■ About this exercise
Reproduce the records below exactly, leaving their images out.

Records from a data collection:

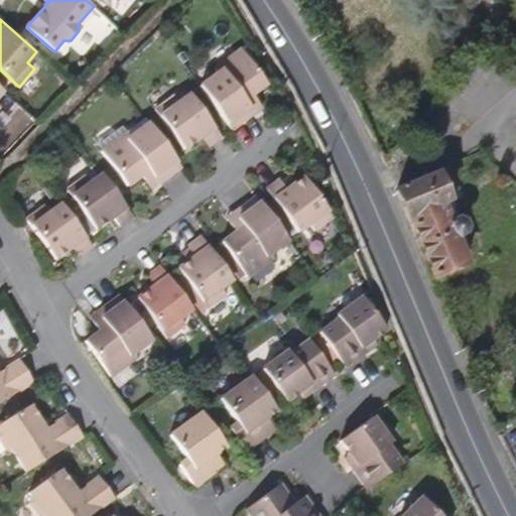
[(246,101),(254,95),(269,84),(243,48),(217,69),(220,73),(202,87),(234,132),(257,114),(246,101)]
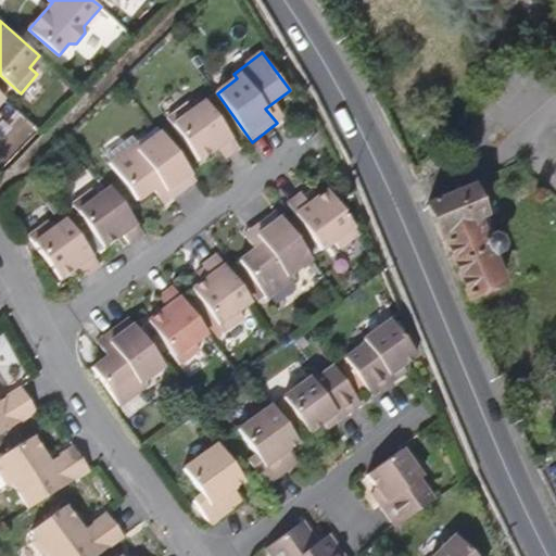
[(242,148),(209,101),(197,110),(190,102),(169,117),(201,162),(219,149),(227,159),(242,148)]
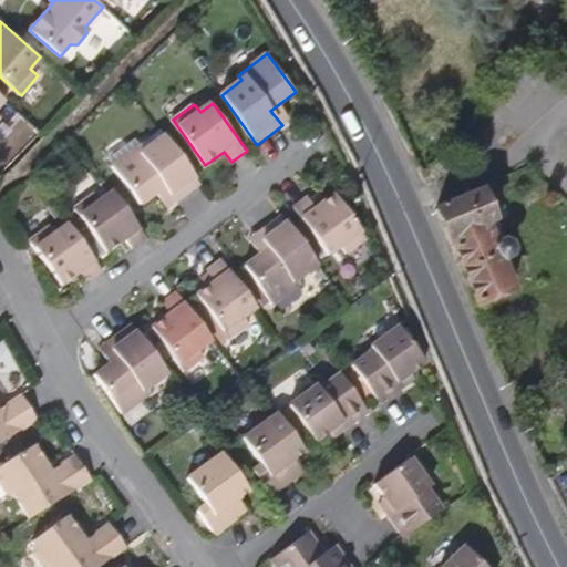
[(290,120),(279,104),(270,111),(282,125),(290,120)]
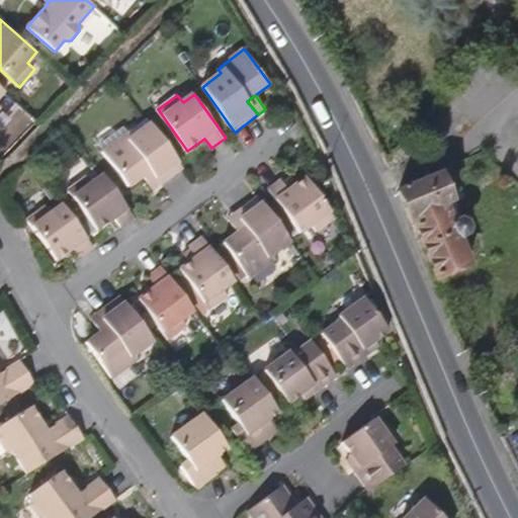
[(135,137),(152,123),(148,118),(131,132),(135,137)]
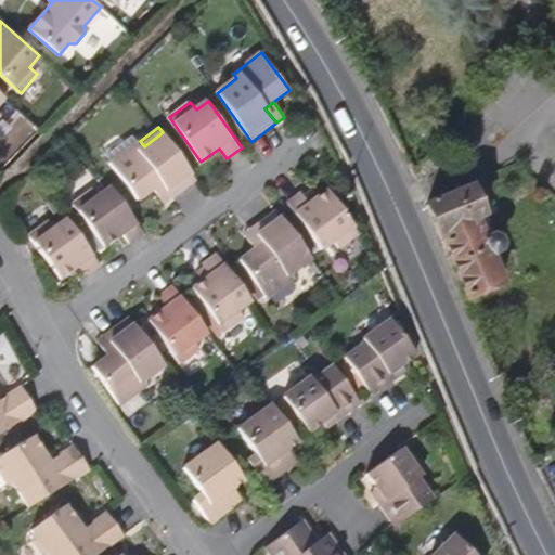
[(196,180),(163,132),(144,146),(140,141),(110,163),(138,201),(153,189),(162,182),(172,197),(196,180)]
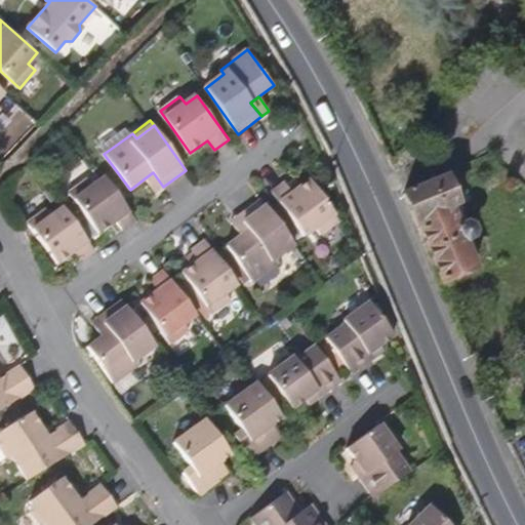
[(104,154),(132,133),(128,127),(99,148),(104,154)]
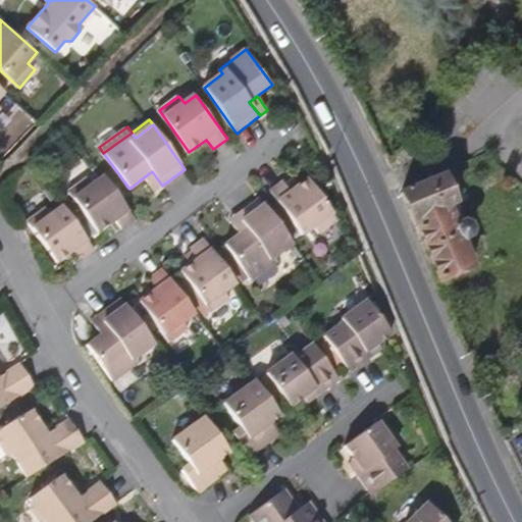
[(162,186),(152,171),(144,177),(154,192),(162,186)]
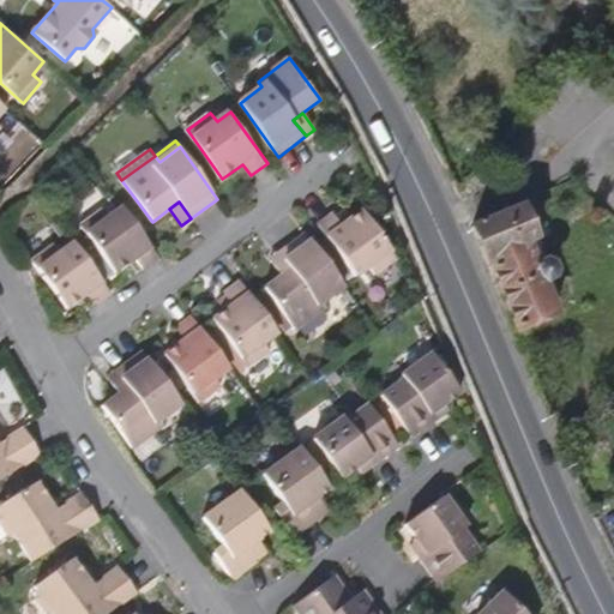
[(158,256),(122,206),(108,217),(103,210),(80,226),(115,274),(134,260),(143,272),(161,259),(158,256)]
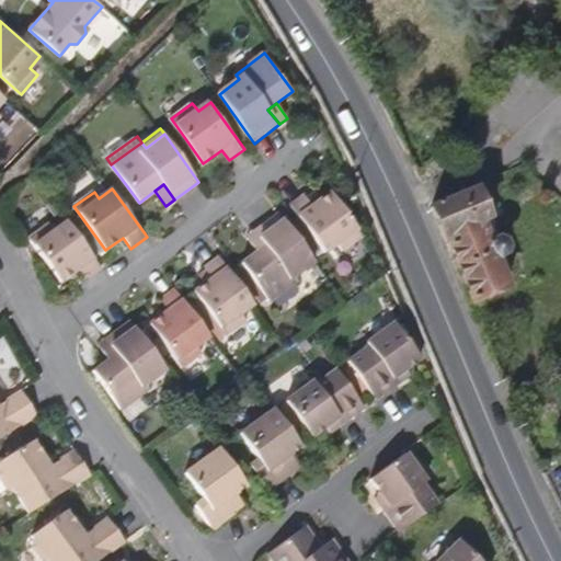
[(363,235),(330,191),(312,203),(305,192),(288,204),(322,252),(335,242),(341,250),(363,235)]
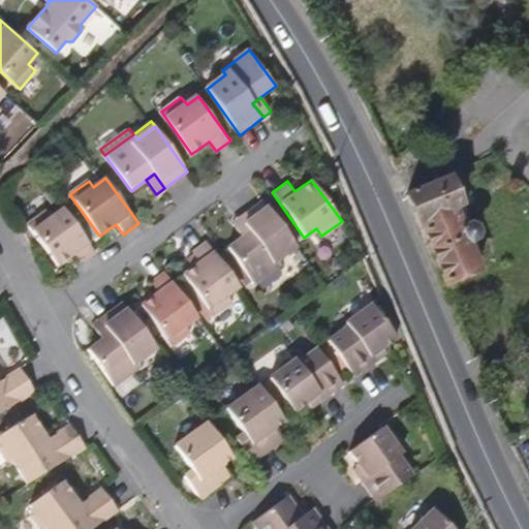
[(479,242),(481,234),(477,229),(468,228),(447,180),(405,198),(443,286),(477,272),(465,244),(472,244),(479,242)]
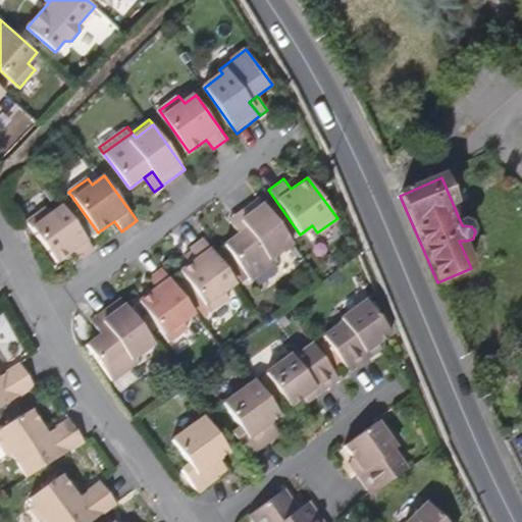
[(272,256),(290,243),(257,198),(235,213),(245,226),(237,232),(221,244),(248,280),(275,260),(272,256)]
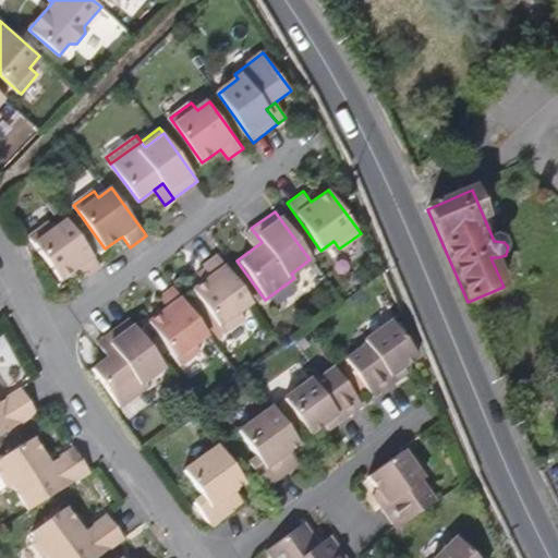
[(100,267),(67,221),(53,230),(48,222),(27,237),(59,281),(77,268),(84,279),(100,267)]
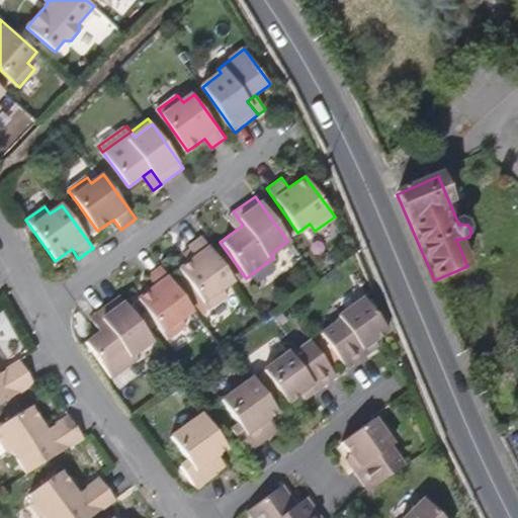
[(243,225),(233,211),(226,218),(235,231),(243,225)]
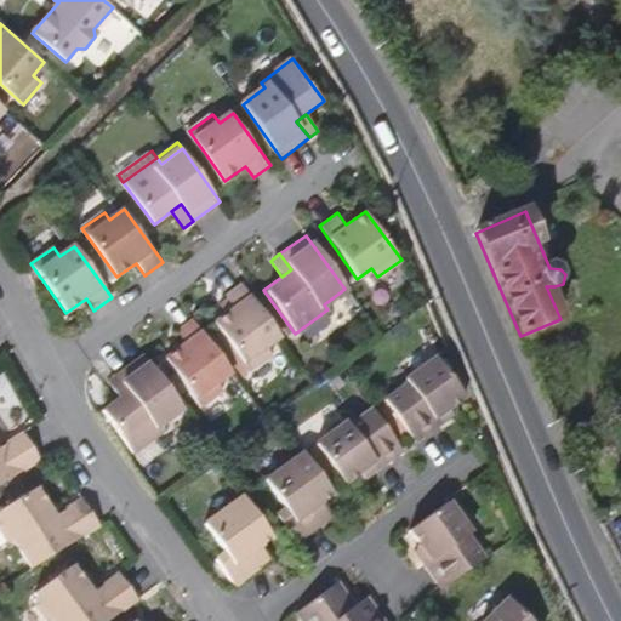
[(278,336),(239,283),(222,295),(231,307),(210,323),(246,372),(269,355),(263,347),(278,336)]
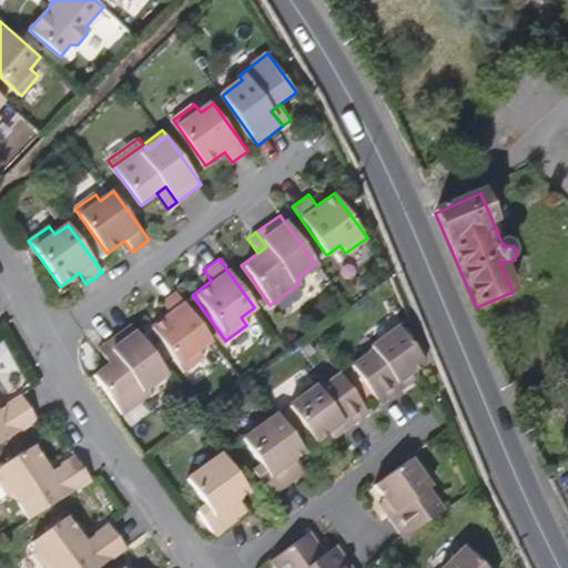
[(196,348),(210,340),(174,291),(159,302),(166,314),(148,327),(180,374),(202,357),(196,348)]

■ Solved exercise
[(246,101),(254,95),(269,84),(243,48),(217,69),(220,73),(202,87),(234,132),(257,114),(246,101)]
[(242,148),(209,101),(197,110),(190,102),(169,117),(201,162),(219,149),(227,159),(242,148)]
[(290,120),(279,104),(270,111),(282,125),(290,120)]
[(135,137),(152,123),(148,118),(131,132),(135,137)]
[(196,180),(163,132),(144,146),(140,141),(110,163),(138,201),(153,189),(162,182),(172,197),(196,180)]
[(104,154),(132,133),(128,127),(99,148),(104,154)]
[(162,186),(152,171),(144,177),(154,192),(162,186)]
[(158,256),(122,206),(108,217),(103,210),(80,226),(115,274),(134,260),(143,272),(161,259),(158,256)]
[(363,235),(330,191),(312,203),(305,192),(288,204),(322,252),(335,242),(341,250),(363,235)]
[(479,242),(481,234),(477,229),(468,228),(447,180),(405,198),(443,286),(477,272),(465,244),(472,244),(479,242)]
[(272,256),(290,243),(257,198),(235,213),(245,226),(237,232),(221,244),(248,280),(275,260),(272,256)]
[(100,267),(67,221),(53,230),(48,222),(27,237),(59,281),(77,268),(84,279),(100,267)]
[(243,225),(233,211),(226,218),(235,231),(243,225)]
[(278,336),(239,283),(222,295),(231,307),(210,323),(246,372),(269,355),(263,347),(278,336)]
[(196,348),(210,340),(174,291),(159,302),(166,314),(148,327),(180,374),(202,357),(196,348)]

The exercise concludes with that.